§ **What is required**
The reply should hold only the lines below from the one with "D116: LED (A" to the end, each copied exactly.

↓

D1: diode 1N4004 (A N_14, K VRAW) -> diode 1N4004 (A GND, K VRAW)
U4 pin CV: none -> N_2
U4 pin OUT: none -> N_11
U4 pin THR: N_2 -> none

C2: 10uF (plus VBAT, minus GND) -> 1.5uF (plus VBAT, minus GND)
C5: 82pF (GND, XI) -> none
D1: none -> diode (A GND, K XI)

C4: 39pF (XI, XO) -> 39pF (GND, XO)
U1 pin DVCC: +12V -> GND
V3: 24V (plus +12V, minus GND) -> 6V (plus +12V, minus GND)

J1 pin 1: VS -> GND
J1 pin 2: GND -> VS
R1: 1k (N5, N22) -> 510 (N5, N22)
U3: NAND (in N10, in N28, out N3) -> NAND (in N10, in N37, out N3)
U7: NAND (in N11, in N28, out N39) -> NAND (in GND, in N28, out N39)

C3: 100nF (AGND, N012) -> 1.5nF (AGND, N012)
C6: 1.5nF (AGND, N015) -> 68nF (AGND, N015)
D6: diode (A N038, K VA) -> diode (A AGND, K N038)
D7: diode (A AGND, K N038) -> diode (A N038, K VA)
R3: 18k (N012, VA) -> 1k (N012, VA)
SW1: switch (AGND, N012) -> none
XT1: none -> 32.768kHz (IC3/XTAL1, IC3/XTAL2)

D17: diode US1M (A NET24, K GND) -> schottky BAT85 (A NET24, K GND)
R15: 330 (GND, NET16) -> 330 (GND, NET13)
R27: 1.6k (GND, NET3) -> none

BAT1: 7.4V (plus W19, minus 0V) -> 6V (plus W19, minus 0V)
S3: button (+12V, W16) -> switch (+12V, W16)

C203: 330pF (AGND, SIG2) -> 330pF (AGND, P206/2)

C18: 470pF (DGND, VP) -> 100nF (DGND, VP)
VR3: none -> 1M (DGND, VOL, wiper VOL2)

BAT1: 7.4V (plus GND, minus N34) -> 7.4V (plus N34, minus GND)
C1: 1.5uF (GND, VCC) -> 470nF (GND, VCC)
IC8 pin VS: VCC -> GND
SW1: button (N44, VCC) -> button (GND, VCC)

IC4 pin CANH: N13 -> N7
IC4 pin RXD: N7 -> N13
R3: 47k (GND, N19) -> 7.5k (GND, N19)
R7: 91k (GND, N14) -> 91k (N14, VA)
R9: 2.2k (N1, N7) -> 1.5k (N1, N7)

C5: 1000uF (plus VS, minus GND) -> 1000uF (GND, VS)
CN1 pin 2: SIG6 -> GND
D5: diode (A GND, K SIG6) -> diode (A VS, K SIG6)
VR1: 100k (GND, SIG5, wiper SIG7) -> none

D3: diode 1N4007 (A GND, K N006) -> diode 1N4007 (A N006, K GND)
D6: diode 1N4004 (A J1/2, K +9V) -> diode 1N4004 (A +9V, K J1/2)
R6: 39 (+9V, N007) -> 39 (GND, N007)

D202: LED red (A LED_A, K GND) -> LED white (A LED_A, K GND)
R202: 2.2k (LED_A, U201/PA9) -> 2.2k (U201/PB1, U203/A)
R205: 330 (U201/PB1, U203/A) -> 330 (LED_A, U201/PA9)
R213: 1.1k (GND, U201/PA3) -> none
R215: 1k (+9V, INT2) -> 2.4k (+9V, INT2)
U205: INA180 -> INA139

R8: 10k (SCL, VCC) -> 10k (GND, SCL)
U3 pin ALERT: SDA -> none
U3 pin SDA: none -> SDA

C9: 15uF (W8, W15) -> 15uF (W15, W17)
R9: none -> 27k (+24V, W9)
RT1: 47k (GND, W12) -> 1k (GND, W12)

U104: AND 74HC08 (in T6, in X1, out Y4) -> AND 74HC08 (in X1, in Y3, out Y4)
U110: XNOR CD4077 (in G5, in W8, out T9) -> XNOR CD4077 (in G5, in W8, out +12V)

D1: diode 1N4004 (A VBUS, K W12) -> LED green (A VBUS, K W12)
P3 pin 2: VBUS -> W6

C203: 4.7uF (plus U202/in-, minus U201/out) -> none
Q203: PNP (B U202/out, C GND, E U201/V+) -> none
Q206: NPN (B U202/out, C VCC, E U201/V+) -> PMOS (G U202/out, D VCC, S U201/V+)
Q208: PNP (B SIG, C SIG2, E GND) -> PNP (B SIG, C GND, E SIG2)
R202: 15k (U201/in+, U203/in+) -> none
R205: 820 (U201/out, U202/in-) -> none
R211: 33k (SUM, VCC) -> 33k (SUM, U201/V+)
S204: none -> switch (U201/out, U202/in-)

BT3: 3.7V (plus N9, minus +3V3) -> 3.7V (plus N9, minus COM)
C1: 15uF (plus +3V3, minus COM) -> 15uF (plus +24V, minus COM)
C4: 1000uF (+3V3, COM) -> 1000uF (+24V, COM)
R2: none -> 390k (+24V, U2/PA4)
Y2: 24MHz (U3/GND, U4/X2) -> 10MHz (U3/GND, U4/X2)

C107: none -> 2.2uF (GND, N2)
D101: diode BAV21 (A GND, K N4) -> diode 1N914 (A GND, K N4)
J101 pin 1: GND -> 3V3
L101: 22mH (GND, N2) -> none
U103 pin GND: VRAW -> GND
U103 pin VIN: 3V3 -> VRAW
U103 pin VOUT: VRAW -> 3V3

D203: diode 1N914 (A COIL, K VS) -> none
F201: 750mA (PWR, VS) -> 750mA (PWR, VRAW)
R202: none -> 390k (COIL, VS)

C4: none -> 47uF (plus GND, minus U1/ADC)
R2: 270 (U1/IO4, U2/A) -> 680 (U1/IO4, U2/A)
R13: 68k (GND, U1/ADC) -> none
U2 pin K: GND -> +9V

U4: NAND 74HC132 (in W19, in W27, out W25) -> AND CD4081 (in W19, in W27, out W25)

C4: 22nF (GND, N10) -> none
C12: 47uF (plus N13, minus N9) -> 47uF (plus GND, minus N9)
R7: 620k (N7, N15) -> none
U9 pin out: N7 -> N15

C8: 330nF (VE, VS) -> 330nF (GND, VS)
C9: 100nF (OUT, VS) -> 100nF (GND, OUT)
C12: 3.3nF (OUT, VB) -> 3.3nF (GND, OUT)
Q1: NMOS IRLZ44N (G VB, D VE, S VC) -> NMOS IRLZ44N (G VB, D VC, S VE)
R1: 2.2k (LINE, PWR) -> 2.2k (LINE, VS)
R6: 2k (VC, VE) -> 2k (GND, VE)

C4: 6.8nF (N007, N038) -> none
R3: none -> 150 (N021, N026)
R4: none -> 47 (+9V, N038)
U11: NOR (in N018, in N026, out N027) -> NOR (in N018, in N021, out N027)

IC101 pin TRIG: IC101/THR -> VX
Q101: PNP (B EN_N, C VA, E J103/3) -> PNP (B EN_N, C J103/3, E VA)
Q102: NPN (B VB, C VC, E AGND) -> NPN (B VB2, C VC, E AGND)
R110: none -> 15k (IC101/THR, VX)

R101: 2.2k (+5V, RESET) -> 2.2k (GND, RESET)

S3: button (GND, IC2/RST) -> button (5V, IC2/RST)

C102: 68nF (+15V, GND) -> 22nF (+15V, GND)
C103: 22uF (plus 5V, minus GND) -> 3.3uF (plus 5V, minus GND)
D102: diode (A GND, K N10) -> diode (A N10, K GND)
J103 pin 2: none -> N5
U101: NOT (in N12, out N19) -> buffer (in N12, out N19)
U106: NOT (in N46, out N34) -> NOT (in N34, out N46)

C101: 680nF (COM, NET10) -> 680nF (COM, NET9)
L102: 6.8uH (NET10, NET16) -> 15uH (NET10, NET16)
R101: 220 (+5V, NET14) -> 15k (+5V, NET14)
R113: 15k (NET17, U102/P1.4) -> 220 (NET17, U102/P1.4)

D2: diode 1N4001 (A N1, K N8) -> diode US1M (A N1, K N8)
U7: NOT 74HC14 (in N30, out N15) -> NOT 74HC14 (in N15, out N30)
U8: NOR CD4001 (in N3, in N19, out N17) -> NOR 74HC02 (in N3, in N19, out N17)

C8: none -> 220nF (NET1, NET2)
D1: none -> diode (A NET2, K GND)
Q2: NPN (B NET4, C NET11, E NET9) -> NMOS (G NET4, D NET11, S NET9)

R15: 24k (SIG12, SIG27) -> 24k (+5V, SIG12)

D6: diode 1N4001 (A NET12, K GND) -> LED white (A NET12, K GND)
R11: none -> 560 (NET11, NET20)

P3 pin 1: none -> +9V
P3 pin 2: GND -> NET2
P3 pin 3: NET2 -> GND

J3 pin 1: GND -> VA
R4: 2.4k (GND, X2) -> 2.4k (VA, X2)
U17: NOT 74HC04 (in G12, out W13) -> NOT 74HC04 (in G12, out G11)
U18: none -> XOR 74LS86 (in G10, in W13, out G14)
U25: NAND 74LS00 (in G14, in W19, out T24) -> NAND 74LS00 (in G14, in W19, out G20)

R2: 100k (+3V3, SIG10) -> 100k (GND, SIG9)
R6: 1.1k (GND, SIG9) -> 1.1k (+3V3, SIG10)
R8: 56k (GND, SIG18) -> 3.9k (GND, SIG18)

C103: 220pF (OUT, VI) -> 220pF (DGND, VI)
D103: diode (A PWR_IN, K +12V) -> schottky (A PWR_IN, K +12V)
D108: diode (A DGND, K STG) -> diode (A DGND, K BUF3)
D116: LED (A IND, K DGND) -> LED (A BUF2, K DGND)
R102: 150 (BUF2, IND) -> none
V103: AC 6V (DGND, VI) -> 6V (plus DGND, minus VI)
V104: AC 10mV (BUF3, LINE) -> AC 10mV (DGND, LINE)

↑

§ **Task result**
D116: LED (A IND, K DGND) -> LED (A BUF2, K DGND)
R102: 150 (BUF2, IND) -> none
V103: AC 6V (DGND, VI) -> 6V (plus DGND, minus VI)
V104: AC 10mV (BUF3, LINE) -> AC 10mV (DGND, LINE)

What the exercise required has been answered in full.